## [Direction]
Report each line below that contains the word "output", copying every such line in full.

## [Records for the task]
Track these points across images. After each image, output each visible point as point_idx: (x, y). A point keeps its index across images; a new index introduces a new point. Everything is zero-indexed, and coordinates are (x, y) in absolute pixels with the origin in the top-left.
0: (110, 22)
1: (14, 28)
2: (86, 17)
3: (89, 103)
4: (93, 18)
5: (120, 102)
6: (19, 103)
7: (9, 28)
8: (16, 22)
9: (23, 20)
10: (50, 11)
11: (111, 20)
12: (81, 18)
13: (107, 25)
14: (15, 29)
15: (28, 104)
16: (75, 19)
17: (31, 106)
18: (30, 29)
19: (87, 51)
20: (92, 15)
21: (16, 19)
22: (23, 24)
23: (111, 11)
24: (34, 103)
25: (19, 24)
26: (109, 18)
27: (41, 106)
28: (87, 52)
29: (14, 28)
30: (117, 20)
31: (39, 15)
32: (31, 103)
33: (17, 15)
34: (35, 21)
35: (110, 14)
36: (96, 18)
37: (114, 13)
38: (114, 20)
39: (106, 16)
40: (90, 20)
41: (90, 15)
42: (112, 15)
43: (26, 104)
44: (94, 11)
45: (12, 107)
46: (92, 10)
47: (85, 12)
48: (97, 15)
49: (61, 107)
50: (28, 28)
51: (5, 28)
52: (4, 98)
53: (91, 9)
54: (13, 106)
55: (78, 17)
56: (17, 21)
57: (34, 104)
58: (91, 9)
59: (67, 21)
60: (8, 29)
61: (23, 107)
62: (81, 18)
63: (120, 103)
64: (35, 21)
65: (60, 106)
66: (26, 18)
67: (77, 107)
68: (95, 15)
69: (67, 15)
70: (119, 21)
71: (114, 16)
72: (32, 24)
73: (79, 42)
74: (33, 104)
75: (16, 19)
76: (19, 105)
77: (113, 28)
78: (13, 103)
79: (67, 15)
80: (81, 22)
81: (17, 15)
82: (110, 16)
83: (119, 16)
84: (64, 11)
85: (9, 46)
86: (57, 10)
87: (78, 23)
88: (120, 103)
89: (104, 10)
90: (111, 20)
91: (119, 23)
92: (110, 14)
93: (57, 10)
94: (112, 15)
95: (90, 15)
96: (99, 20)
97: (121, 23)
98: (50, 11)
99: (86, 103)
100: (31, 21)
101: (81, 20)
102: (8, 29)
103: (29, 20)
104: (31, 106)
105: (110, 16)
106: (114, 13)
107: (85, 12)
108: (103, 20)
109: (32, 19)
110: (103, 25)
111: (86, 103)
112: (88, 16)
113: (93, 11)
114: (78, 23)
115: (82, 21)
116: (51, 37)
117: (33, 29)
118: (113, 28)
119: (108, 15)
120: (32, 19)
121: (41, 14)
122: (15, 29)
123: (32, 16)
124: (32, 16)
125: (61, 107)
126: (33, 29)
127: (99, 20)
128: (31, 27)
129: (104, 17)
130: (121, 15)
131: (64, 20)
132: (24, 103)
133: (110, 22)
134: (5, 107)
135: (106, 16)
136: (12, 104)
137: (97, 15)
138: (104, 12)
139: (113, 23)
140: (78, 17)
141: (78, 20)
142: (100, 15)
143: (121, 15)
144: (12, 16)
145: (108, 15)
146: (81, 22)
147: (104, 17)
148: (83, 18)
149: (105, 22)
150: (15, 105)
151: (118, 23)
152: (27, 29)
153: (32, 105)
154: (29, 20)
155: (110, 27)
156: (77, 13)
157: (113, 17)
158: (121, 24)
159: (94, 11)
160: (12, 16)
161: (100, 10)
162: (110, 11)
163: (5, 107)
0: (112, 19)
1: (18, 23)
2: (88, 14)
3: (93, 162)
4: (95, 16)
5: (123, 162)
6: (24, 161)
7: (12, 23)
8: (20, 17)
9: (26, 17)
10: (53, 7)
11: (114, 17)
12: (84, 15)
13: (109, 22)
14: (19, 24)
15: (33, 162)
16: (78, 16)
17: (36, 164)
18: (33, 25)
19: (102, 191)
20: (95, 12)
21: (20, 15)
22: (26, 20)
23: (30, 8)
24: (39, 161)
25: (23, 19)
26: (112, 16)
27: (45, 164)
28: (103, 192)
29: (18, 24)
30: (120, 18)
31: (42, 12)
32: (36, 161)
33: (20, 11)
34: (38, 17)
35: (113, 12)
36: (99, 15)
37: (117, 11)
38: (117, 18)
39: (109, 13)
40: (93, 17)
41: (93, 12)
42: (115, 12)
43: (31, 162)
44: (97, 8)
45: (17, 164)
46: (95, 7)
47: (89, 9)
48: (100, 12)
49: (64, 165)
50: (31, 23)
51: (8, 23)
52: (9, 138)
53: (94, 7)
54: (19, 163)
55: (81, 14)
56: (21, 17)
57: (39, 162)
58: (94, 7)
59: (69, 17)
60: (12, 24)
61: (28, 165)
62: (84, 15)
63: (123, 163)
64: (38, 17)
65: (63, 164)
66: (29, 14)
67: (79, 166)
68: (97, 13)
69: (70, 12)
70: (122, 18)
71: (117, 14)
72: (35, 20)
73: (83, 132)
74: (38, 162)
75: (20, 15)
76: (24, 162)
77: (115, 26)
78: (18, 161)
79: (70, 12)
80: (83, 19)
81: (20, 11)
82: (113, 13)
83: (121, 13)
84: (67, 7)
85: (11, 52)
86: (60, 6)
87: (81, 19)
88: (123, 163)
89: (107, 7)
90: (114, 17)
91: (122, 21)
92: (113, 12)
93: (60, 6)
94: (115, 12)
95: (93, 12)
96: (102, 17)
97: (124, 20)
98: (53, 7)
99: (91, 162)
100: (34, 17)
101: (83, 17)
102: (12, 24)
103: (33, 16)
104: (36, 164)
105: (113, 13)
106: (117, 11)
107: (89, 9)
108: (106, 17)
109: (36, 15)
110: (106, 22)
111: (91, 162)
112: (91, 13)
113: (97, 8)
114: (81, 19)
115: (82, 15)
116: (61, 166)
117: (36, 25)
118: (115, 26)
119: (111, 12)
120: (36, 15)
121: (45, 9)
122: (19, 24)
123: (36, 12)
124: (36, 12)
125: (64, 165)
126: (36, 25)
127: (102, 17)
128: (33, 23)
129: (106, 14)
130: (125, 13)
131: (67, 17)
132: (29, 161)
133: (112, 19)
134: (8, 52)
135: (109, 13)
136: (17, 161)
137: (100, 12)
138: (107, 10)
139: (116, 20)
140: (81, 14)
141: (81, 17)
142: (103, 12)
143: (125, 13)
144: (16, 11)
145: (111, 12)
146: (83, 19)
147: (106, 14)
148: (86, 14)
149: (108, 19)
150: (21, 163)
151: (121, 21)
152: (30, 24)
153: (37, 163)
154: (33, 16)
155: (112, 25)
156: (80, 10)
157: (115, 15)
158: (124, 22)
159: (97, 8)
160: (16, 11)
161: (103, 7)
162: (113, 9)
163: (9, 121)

## [Final result]
Track these points across images. After each image, output each visible point as point_idx: (x, y). A point keeps its index across images; a new index introduces a new point. Everything is zero-indexed, and coordinates are (x, y) in absolute pixels with the origin in the top-left.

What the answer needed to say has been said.